**What to produce**
Which lines below contain the word "NAND"? Copy each one.

**Input data**
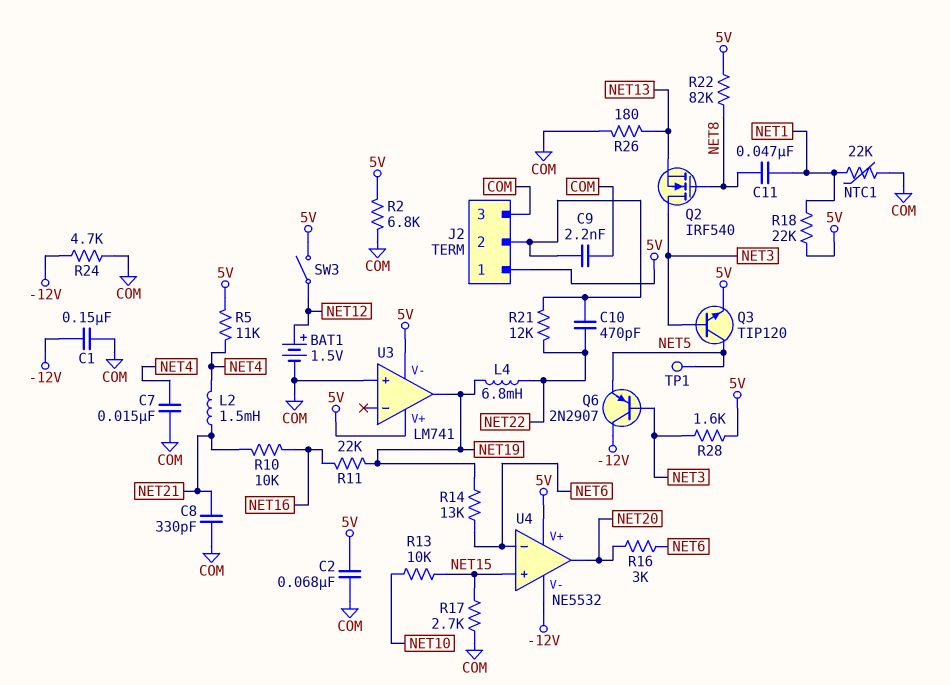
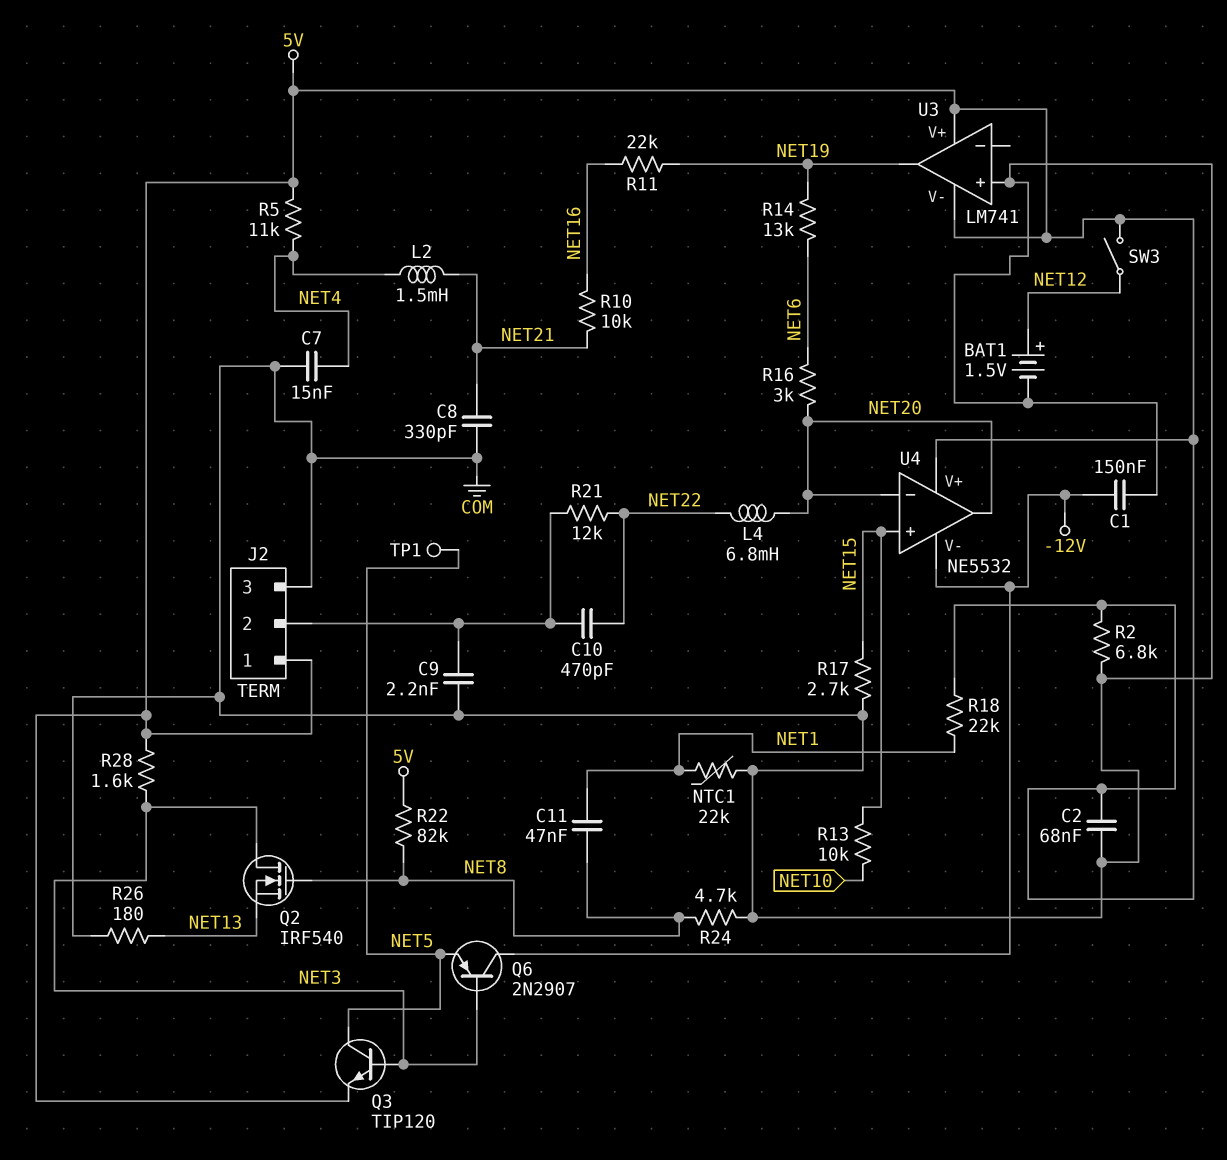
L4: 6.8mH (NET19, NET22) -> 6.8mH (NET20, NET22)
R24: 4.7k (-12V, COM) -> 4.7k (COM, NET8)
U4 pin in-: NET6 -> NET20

==

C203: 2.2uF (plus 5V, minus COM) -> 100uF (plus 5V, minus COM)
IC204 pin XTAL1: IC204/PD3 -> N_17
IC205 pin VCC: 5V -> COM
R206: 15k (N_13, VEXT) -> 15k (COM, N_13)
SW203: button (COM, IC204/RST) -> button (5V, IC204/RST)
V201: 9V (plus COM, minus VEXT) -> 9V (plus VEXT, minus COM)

* * *

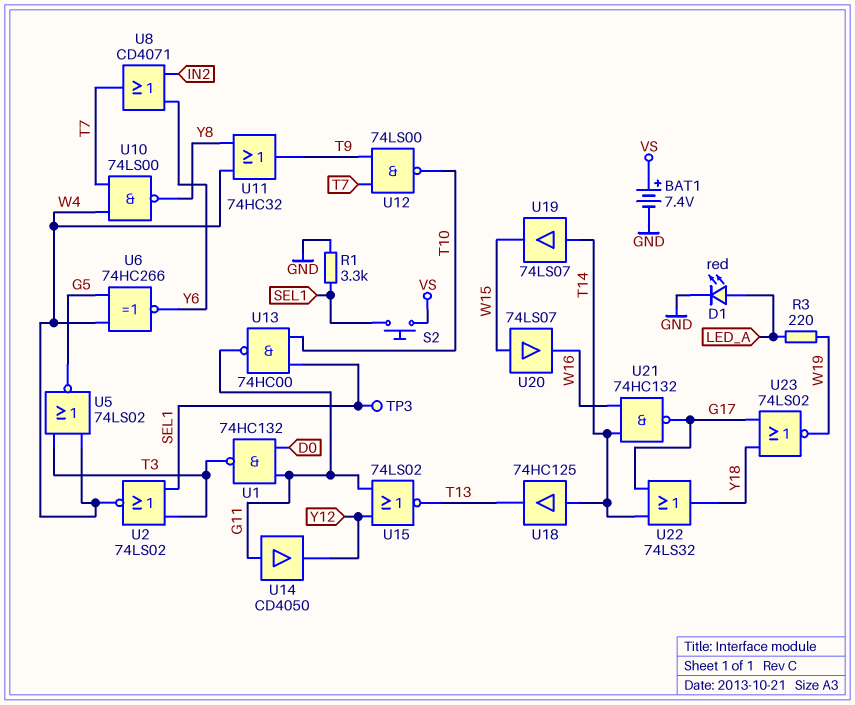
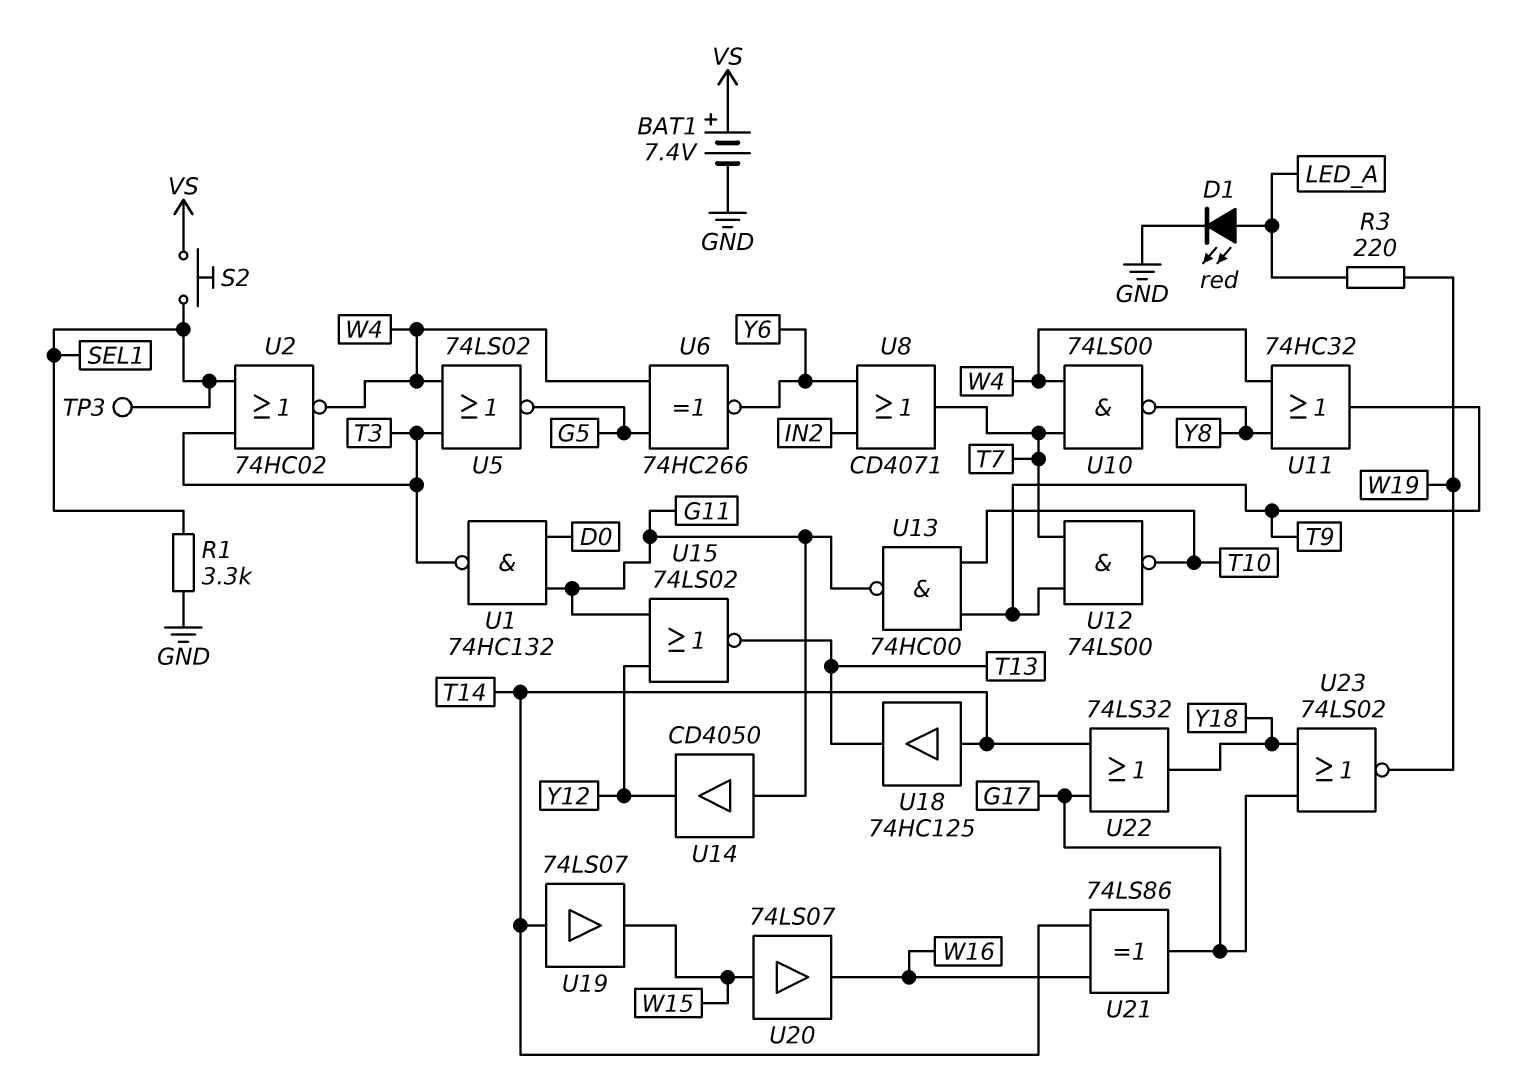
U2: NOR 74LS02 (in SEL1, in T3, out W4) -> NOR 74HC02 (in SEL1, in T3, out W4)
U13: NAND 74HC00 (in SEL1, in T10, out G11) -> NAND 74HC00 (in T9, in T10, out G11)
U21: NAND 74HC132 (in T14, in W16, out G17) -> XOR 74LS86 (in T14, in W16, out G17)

**Task output**
U13: NAND 74HC00 (in SEL1, in T10, out G11) -> NAND 74HC00 (in T9, in T10, out G11)
U21: NAND 74HC132 (in T14, in W16, out G17) -> XOR 74LS86 (in T14, in W16, out G17)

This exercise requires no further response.